Pull out every line below that contains the string "fragments". Letter case must match.
####################
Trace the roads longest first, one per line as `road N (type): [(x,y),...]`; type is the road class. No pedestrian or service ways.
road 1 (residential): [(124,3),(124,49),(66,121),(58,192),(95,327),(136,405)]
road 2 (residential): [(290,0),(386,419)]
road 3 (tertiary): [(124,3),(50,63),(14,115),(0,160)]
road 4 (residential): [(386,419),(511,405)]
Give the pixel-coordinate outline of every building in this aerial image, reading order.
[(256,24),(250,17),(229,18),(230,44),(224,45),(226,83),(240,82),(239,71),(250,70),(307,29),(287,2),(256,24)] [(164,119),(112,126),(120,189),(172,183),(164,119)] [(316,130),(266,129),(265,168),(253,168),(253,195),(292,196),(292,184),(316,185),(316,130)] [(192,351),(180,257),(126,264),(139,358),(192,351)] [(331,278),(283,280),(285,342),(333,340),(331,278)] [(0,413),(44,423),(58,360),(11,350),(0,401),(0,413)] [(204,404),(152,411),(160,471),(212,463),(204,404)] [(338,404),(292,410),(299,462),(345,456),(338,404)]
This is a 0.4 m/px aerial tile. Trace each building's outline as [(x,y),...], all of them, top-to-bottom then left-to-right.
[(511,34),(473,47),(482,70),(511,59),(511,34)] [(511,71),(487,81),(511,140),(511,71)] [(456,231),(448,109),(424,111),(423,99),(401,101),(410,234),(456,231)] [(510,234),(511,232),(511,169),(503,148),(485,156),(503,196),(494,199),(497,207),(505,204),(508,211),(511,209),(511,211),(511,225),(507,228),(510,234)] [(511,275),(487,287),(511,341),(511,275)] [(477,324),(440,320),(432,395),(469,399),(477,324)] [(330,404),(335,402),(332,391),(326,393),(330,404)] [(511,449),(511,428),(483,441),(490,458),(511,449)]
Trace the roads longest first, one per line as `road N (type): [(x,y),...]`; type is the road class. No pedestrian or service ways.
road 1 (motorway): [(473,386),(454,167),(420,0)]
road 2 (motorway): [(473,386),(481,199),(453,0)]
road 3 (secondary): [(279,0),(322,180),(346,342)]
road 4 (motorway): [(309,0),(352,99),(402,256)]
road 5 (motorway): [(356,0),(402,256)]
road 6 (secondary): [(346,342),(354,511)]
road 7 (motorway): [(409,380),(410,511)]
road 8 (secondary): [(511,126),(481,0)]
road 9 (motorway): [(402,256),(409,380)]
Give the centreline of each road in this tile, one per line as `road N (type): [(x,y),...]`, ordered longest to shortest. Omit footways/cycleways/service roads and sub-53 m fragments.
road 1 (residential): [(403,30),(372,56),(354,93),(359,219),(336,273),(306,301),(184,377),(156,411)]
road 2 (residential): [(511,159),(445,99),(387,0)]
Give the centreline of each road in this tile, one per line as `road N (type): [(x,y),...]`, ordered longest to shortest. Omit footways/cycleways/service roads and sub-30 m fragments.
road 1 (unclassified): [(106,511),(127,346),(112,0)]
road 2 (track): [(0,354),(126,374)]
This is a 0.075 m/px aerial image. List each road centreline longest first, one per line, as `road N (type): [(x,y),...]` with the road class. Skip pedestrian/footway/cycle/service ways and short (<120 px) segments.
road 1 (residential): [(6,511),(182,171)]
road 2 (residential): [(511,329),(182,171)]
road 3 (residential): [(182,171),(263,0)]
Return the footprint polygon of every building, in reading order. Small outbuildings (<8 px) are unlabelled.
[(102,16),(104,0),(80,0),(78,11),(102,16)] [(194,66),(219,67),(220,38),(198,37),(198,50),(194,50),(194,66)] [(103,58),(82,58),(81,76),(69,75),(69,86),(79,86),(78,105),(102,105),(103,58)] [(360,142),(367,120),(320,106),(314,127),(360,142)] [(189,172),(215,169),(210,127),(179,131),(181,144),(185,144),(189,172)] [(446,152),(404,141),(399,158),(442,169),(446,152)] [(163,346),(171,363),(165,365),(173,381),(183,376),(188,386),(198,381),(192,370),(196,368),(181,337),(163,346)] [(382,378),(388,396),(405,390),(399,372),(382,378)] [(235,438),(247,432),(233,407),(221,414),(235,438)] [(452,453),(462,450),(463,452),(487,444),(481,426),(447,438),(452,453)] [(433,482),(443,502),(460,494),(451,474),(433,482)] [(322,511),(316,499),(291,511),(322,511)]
####################
RESPONSE TO THE TASK:
Give the centreline of each road in this tile, one per line as `road N (type): [(x,y),...]`, ordered longest to shortest. Omit footways/cycleways/service roads and sub-53 m fragments.
Give the centreline of each road in this tile, one per line as `road N (type): [(x,y),...]`, ordered longest to shortest. Omit footways/cycleways/service roads and sub-30 m fragments.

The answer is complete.